Before-and-after change records:
====

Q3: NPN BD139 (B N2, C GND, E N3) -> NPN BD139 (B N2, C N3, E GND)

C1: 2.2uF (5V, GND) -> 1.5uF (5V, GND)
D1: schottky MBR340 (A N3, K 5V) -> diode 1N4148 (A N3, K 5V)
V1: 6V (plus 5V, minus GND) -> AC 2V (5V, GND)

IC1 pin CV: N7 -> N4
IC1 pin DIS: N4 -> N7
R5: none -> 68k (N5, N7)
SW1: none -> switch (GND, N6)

====

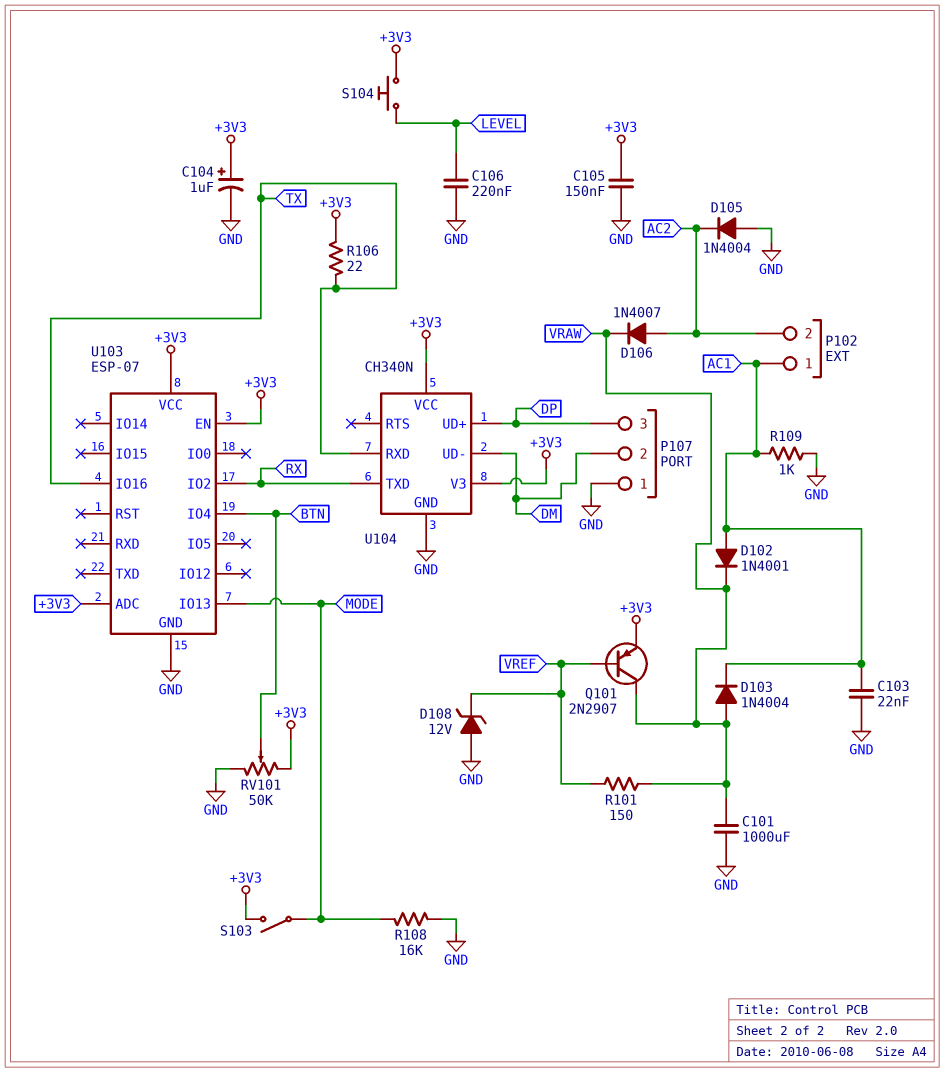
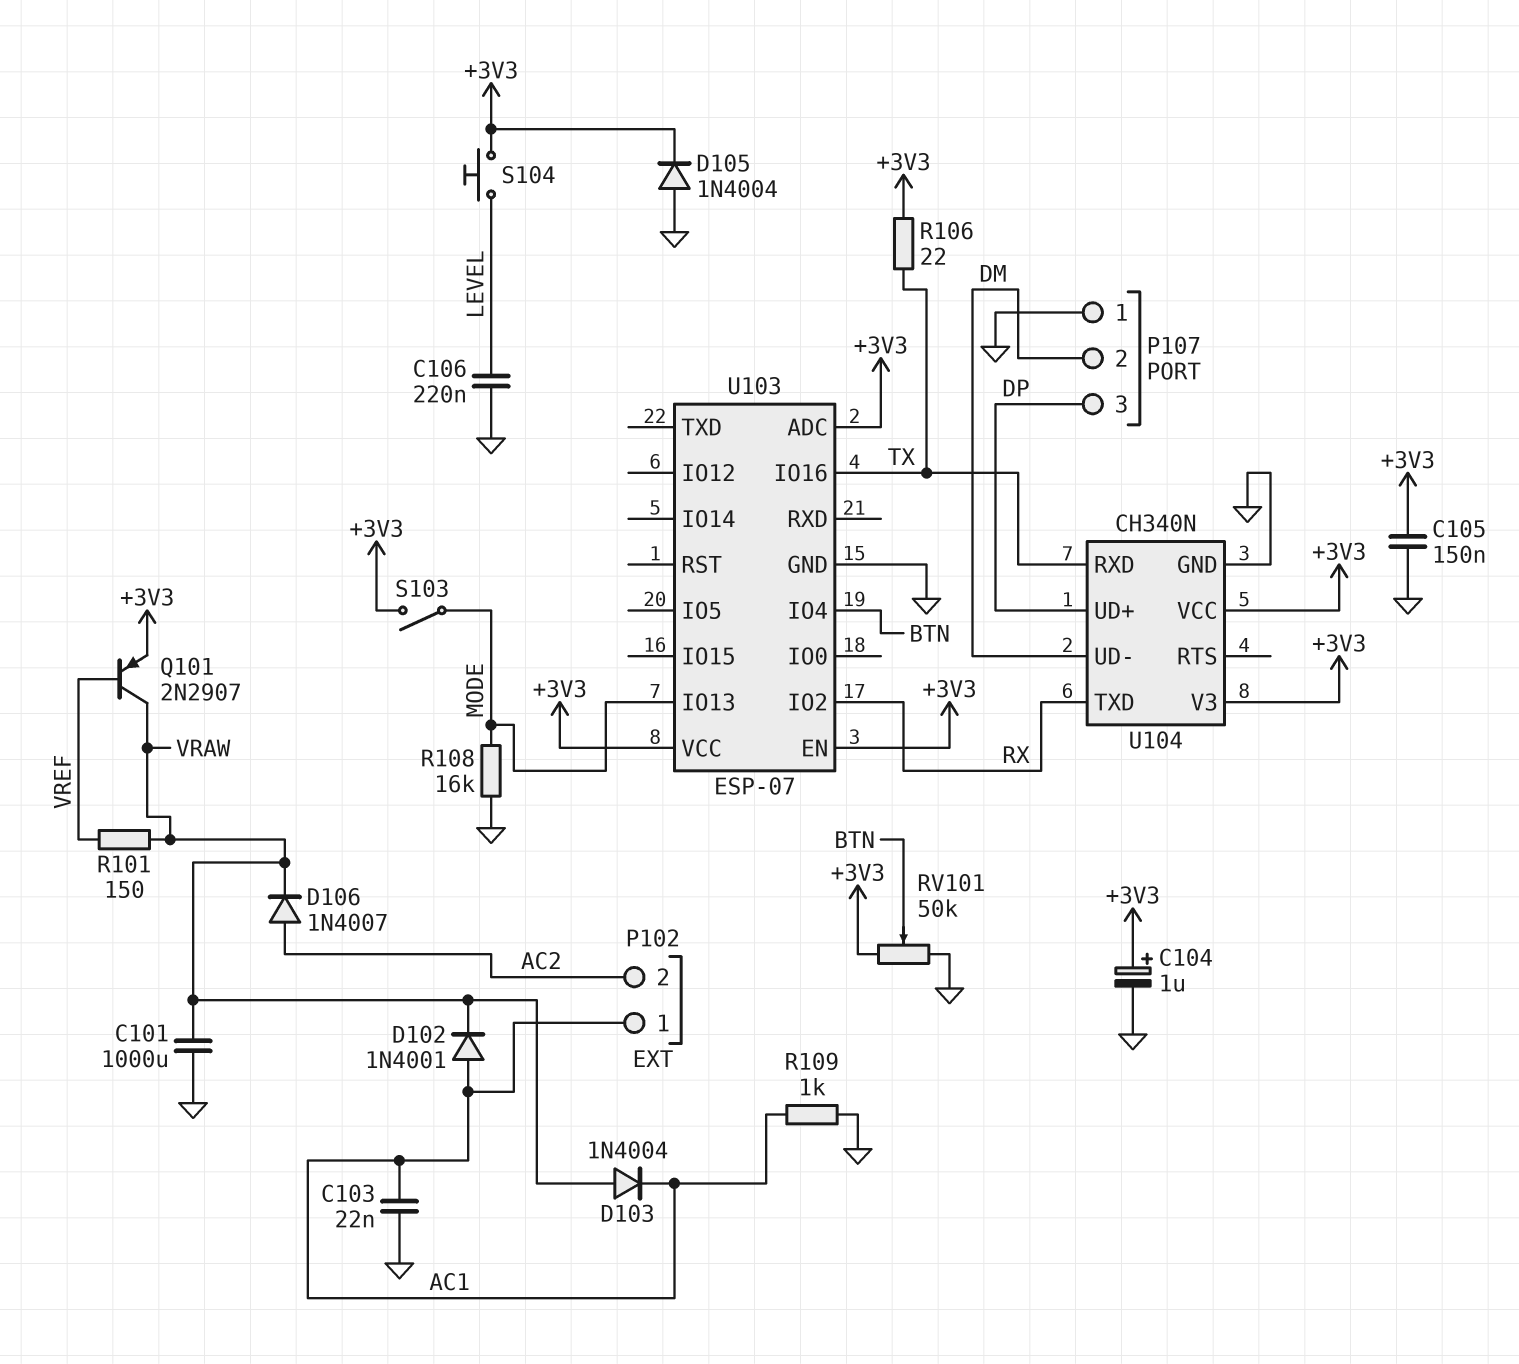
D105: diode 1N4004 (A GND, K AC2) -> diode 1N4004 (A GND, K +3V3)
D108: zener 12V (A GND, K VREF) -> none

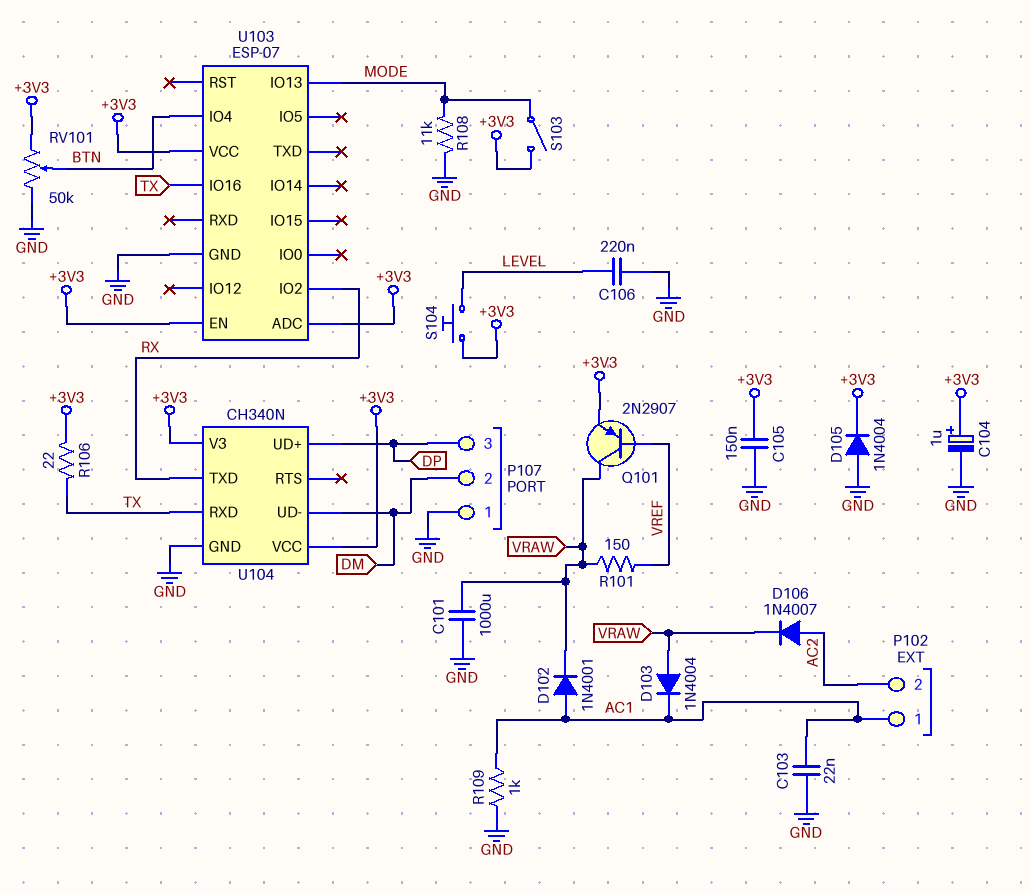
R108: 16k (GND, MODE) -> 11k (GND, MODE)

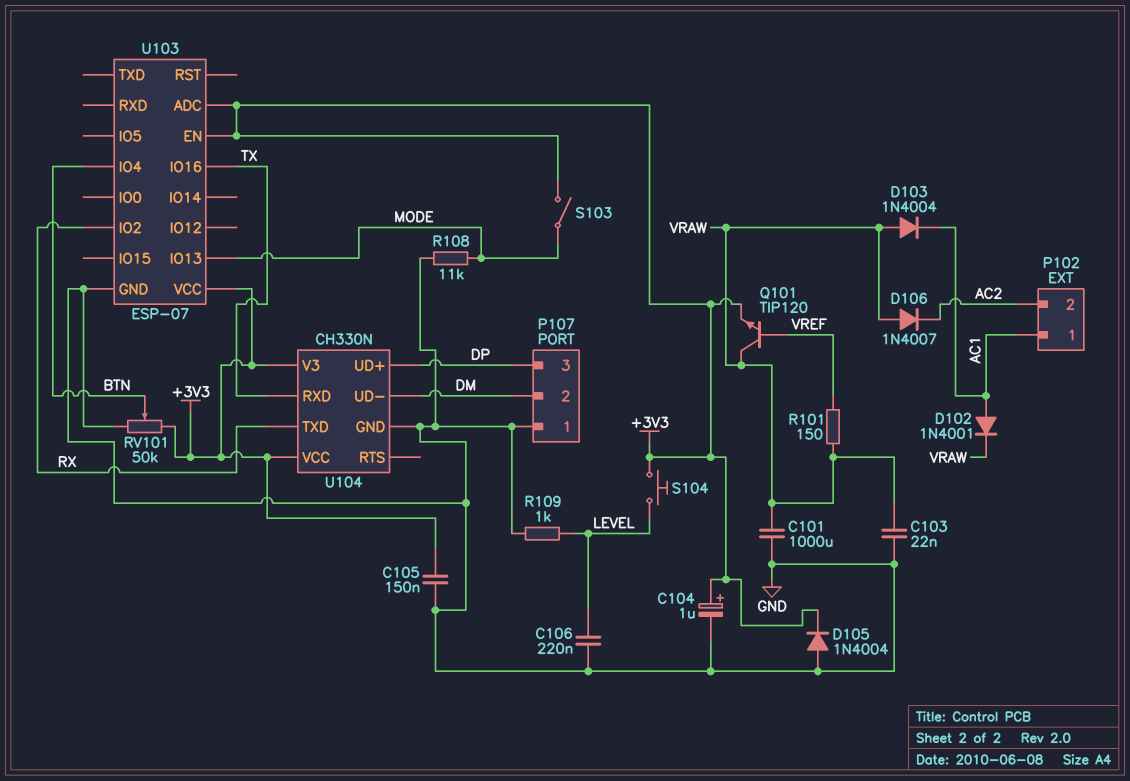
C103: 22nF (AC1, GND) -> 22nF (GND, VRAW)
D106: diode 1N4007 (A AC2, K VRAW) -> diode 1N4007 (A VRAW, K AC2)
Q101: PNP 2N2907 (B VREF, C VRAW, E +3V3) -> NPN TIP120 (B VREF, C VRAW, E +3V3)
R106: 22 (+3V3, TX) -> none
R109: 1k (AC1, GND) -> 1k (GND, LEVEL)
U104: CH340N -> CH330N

====

◆ **Your objective**:
Your reply should be only the number of lines in the preceding data that include the word "none".

◆ **Solved problem**:
4